GOAL: State how many lines in the items below contain the word "image", counting only matches of the same case. Give the number alone.

^^^^

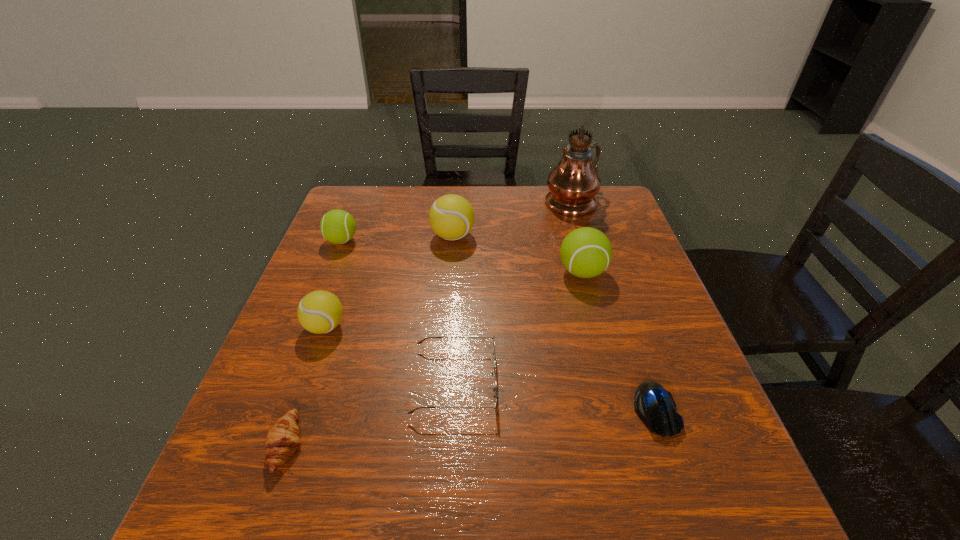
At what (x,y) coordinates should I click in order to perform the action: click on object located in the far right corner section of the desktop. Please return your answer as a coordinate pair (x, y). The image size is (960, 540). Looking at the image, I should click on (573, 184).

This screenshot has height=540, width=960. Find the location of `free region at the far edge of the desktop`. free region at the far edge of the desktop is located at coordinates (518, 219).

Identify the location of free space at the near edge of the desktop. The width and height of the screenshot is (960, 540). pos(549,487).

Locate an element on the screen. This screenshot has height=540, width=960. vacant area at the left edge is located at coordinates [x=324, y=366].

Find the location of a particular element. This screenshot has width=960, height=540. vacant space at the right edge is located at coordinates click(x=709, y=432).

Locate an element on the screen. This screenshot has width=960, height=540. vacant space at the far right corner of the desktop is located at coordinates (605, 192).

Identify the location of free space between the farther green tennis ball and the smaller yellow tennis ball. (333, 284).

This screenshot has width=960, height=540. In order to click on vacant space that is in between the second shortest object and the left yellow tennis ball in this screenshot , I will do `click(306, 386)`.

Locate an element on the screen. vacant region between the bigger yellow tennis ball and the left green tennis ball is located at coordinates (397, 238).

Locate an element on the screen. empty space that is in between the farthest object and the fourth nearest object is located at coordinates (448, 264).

^^^^

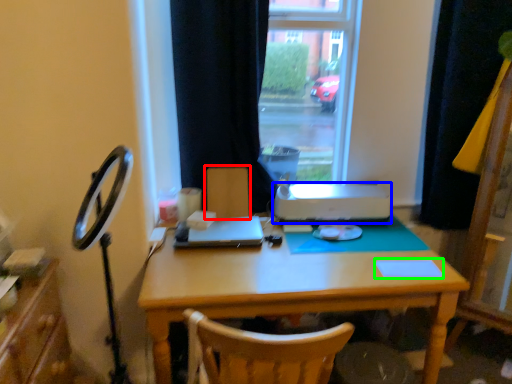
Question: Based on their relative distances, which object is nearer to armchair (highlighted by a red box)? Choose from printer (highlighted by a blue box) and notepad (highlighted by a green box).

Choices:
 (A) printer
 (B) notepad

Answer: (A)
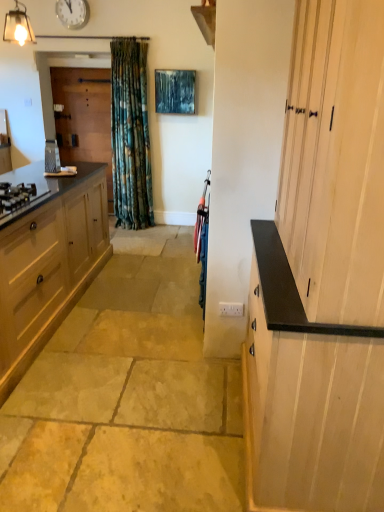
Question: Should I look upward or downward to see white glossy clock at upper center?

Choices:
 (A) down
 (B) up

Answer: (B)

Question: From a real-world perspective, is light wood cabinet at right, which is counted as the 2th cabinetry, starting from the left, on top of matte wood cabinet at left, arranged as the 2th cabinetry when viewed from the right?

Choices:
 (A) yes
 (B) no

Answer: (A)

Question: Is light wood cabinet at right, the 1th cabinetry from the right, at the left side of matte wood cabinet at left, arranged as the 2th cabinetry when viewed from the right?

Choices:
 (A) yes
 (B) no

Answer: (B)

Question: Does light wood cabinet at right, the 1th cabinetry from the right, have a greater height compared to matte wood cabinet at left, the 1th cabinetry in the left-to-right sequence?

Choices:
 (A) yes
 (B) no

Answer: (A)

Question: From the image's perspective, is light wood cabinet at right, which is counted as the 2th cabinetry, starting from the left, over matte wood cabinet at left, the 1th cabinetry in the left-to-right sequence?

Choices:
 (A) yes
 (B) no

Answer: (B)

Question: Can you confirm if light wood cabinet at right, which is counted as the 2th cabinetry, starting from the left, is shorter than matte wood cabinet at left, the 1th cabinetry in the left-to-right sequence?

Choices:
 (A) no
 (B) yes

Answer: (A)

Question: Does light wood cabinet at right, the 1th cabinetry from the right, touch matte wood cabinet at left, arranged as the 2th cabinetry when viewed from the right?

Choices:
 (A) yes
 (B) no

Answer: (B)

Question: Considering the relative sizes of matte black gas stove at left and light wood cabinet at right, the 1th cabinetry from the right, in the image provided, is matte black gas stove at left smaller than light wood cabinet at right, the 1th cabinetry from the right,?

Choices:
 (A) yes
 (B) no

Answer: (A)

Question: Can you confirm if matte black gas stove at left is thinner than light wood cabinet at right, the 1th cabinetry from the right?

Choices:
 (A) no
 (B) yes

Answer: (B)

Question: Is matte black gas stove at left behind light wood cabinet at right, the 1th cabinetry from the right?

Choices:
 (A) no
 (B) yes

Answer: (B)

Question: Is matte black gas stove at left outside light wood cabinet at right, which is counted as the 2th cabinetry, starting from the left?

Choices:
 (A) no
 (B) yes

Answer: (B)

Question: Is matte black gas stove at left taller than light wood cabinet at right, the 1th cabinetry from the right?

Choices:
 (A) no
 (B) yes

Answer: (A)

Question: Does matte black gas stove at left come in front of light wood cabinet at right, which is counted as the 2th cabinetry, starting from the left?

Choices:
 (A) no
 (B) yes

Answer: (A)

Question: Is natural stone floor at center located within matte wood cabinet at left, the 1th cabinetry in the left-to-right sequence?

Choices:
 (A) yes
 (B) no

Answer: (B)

^^^^

WRITTEN ANSWER: 3